• [What to produce]: Nothing but the lines below from the one containing "IC1: NOT CD4069" through the one containing "IC11: AND 74HC08" should appear in the answer, exact and without pictures.

Revision comparison data
━━━━━━━━━━━━━━━━

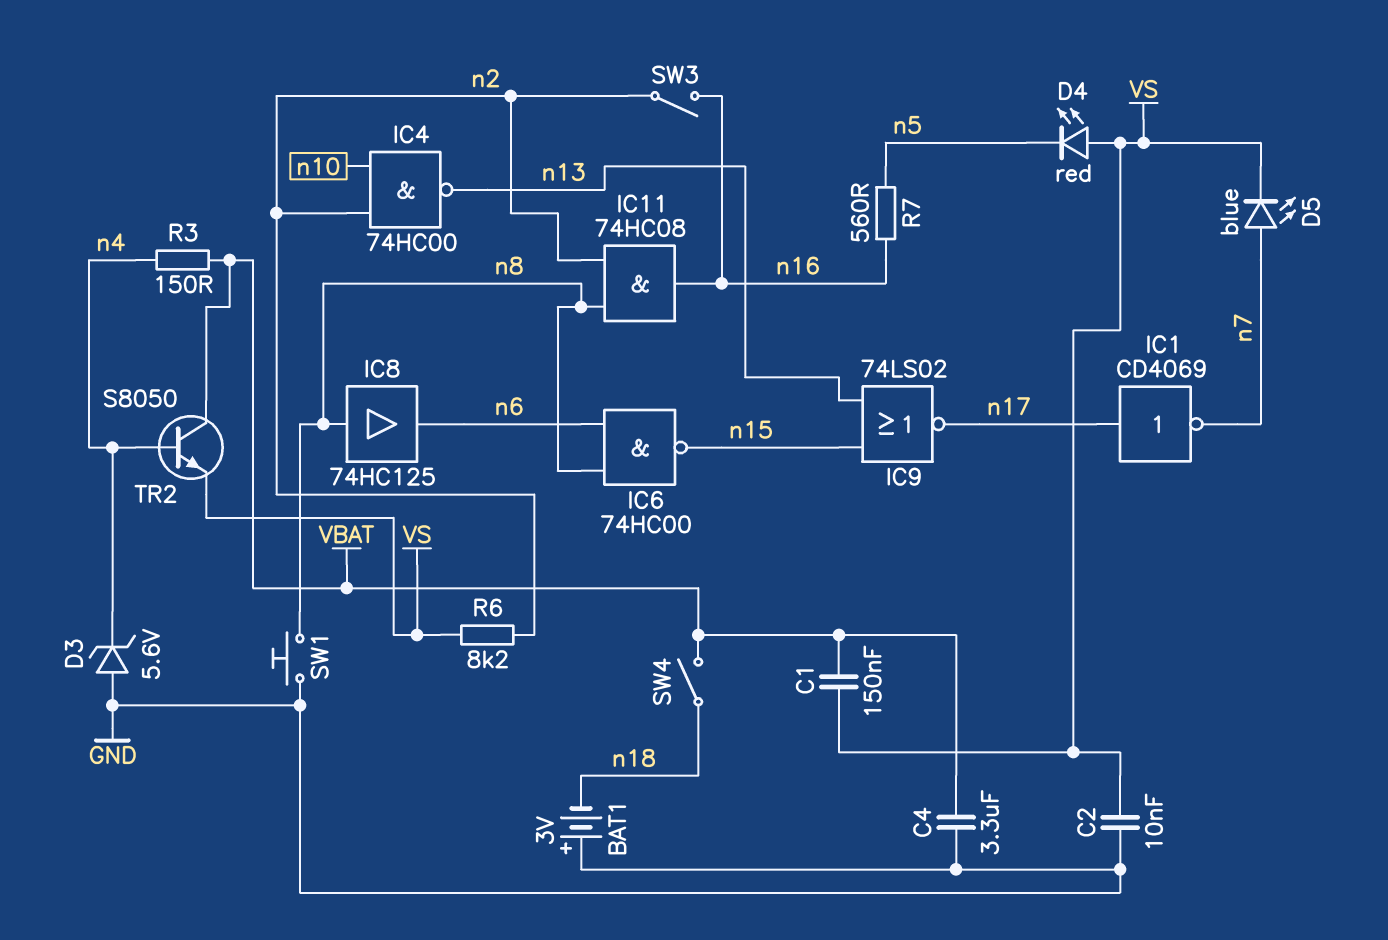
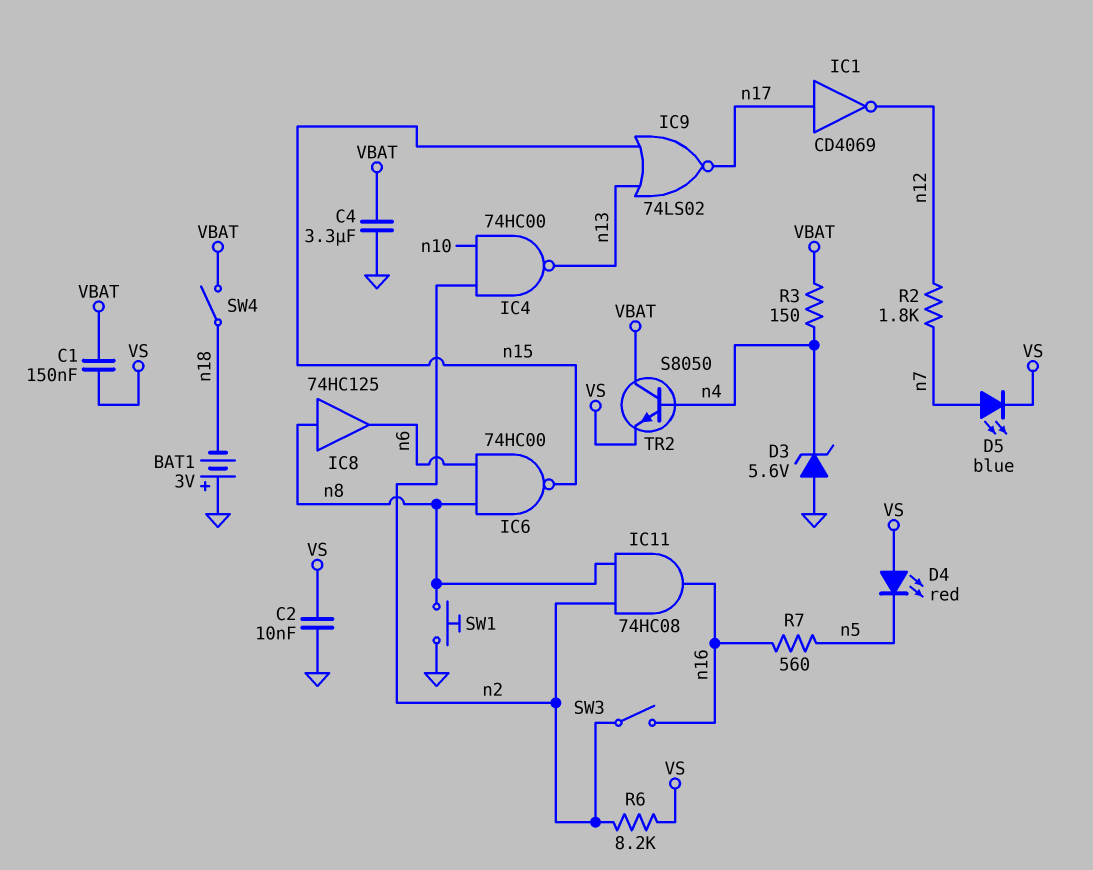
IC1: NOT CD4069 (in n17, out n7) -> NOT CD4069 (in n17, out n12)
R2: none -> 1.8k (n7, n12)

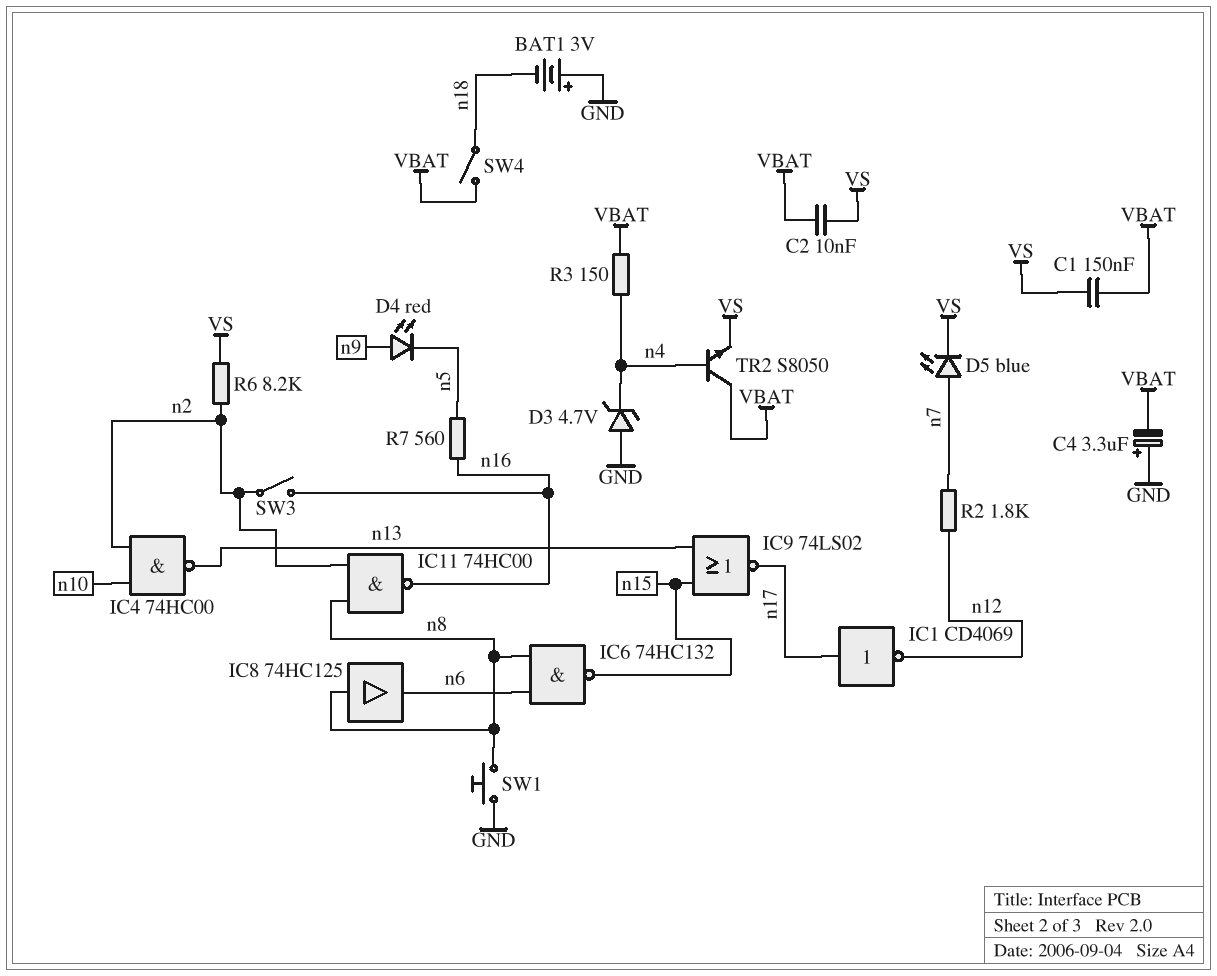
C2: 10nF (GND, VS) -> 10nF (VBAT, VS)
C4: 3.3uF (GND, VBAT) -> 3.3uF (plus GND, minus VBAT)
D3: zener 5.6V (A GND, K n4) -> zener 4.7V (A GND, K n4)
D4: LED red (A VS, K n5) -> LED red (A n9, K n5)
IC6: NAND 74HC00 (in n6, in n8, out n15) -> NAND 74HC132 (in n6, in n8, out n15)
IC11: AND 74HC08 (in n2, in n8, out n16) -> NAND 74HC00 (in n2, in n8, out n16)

━━━━━━━━━━━━━━━━

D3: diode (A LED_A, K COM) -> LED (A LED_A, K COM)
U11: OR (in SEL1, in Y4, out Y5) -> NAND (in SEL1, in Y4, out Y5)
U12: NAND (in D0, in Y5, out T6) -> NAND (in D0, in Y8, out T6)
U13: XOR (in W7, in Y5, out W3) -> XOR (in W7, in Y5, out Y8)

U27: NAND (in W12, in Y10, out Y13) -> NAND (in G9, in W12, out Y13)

━━━━━━━━━━━━━━━━

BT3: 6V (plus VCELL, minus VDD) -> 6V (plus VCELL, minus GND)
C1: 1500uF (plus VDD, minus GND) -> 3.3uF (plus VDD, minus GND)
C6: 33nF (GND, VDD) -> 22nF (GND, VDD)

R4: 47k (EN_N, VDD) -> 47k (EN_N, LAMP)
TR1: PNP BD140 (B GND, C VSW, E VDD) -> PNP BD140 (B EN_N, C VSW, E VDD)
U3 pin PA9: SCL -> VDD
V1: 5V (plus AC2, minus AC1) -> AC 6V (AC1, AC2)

━━━━━━━━━━━━━━━━

• [Answer box]:
IC1: NOT CD4069 (in n17, out n7) -> NOT CD4069 (in n17, out n12)
R2: none -> 1.8k (n7, n12)

C2: 10nF (GND, VS) -> 10nF (VBAT, VS)
C4: 3.3uF (GND, VBAT) -> 3.3uF (plus GND, minus VBAT)
D3: zener 5.6V (A GND, K n4) -> zener 4.7V (A GND, K n4)
D4: LED red (A VS, K n5) -> LED red (A n9, K n5)
IC6: NAND 74HC00 (in n6, in n8, out n15) -> NAND 74HC132 (in n6, in n8, out n15)
IC11: AND 74HC08 (in n2, in n8, out n16) -> NAND 74HC00 (in n2, in n8, out n16)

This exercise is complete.